___ The records ___

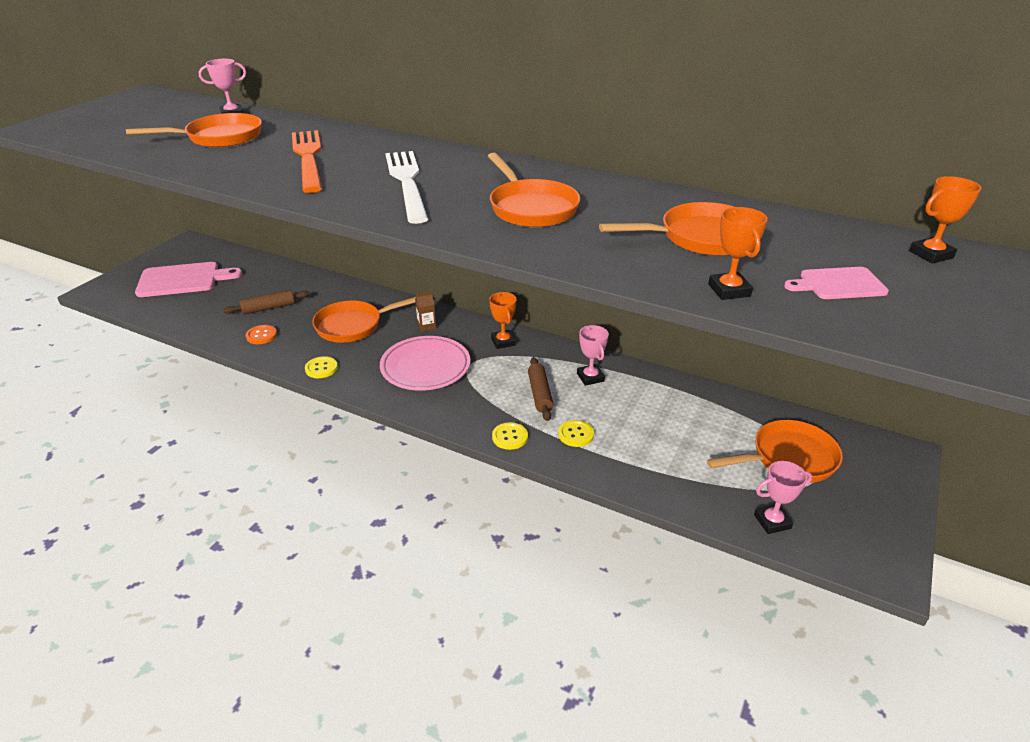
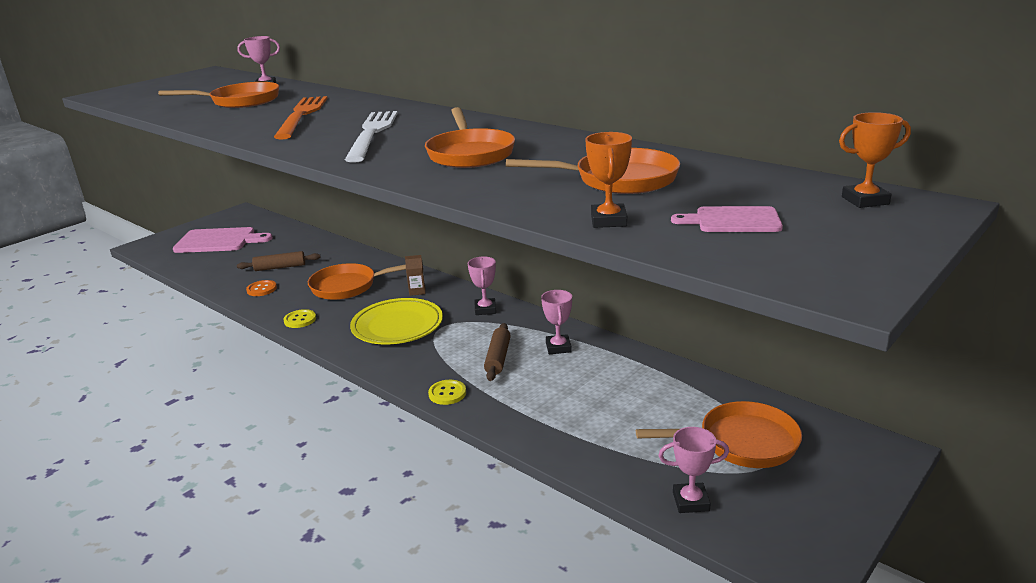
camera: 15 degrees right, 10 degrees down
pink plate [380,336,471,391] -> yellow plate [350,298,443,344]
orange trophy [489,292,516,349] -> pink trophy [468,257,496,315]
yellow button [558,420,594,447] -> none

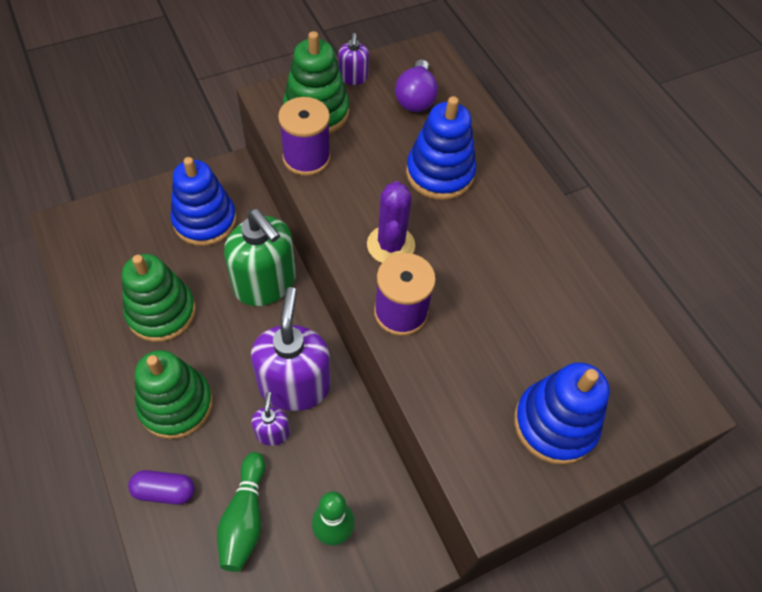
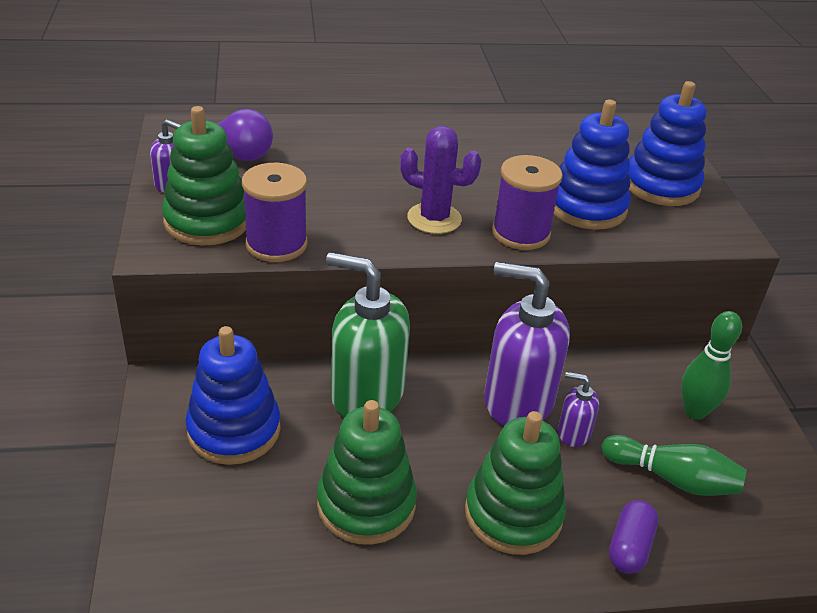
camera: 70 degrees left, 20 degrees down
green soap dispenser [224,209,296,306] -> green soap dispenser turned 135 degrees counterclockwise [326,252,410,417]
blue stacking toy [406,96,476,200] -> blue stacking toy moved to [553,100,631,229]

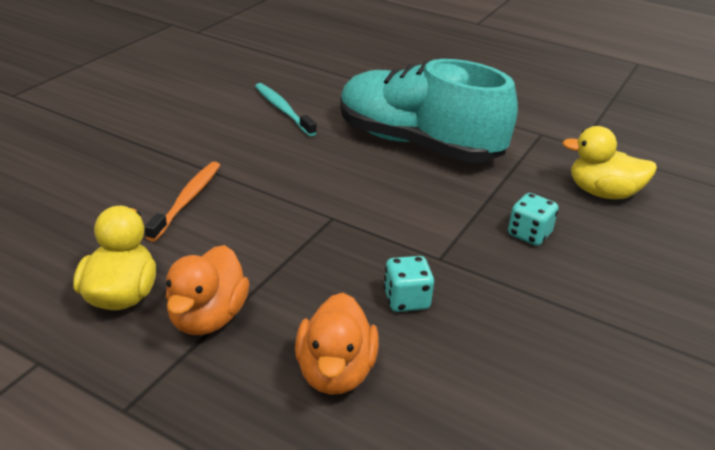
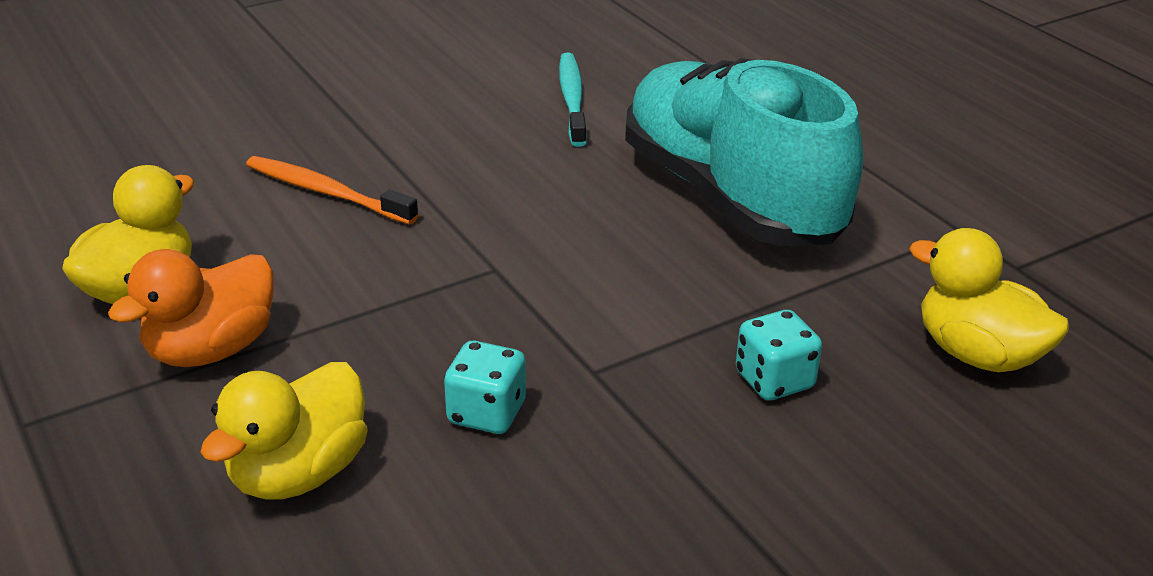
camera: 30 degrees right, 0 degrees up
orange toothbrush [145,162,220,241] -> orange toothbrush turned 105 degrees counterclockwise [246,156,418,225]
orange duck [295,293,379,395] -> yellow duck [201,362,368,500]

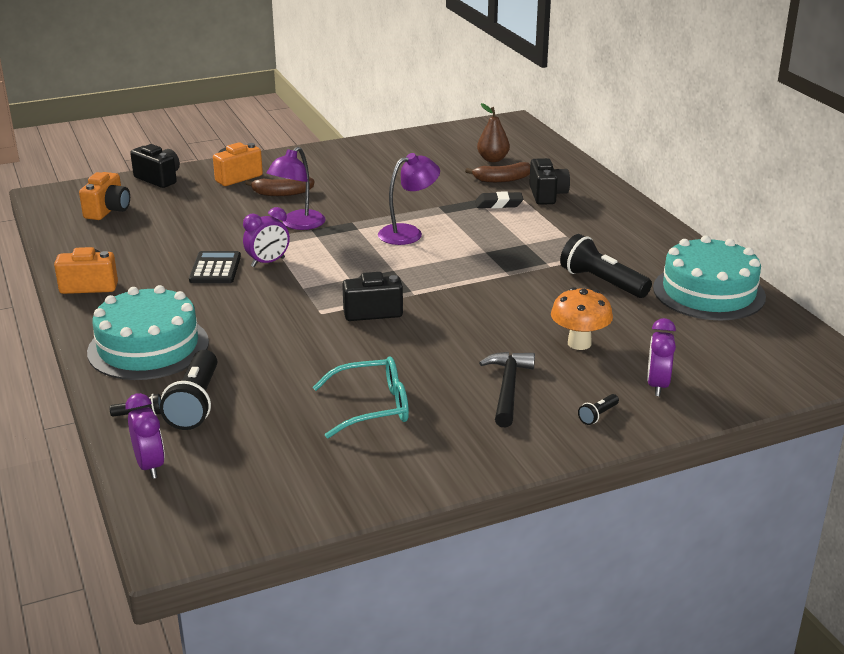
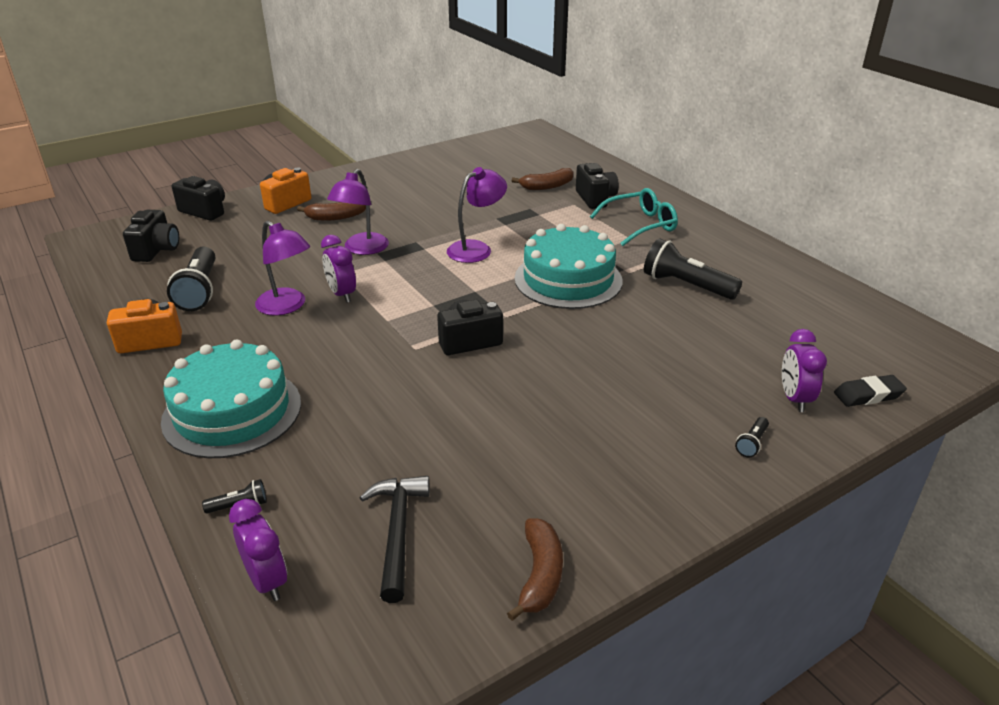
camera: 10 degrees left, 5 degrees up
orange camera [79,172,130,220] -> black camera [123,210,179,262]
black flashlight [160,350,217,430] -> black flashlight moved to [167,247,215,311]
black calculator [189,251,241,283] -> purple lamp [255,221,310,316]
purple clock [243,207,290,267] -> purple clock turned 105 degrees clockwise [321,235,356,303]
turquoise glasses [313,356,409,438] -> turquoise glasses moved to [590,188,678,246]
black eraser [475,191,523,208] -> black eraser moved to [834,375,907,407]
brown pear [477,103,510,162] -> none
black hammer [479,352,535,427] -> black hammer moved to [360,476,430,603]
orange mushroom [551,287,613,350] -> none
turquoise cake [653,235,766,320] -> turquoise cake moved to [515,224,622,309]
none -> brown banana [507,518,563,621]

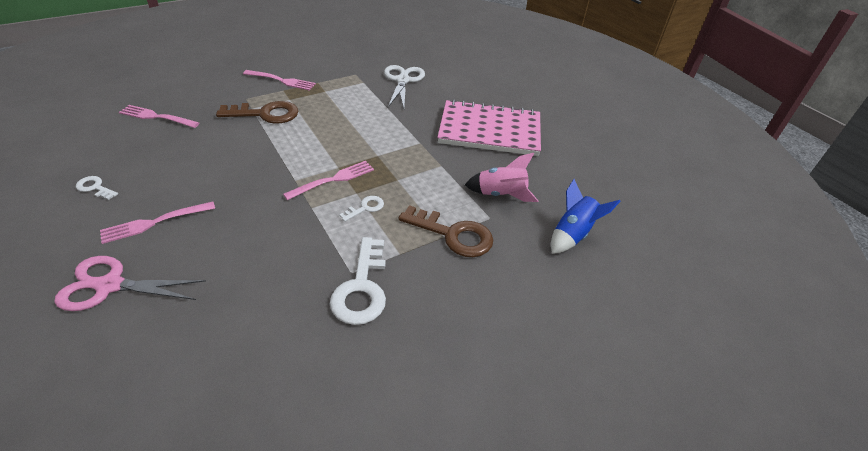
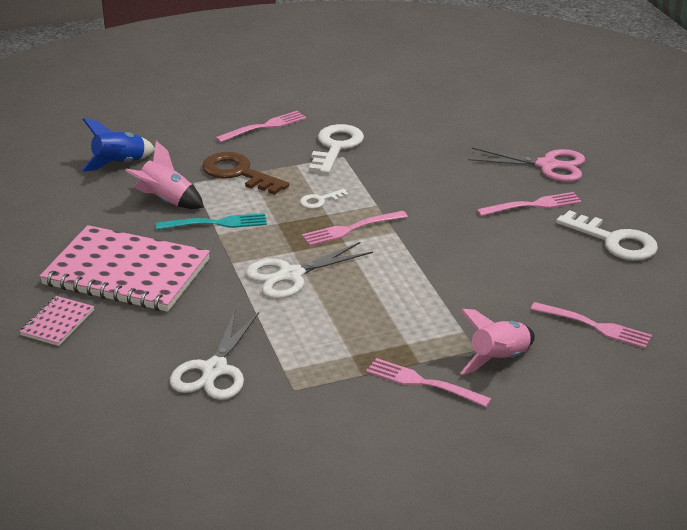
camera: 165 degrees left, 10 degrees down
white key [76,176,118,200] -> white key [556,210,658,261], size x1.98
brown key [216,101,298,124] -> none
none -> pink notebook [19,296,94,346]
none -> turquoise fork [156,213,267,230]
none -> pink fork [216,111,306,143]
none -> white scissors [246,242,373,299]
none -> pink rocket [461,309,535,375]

___

• **Exercise goal**
Could you set down, exactly as written, every line from the start of the records above through the line containing "camera: 30 degrees right, 0 degrees up", leaving the pictures out?

• **Exercise result**
camera: 15 degrees right, 10 degrees down
pink plate [380,336,471,391] -> yellow plate [350,298,443,344]
orange trophy [489,292,516,349] -> pink trophy [468,257,496,315]
yellow button [558,420,594,447] -> none

camera: 70 degrees left, 20 degrees down
green soap dispenser [224,209,296,306] -> green soap dispenser turned 135 degrees counterclockwise [326,252,410,417]
blue stacking toy [406,96,476,200] -> blue stacking toy moved to [553,100,631,229]

camera: 30 degrees right, 0 degrees up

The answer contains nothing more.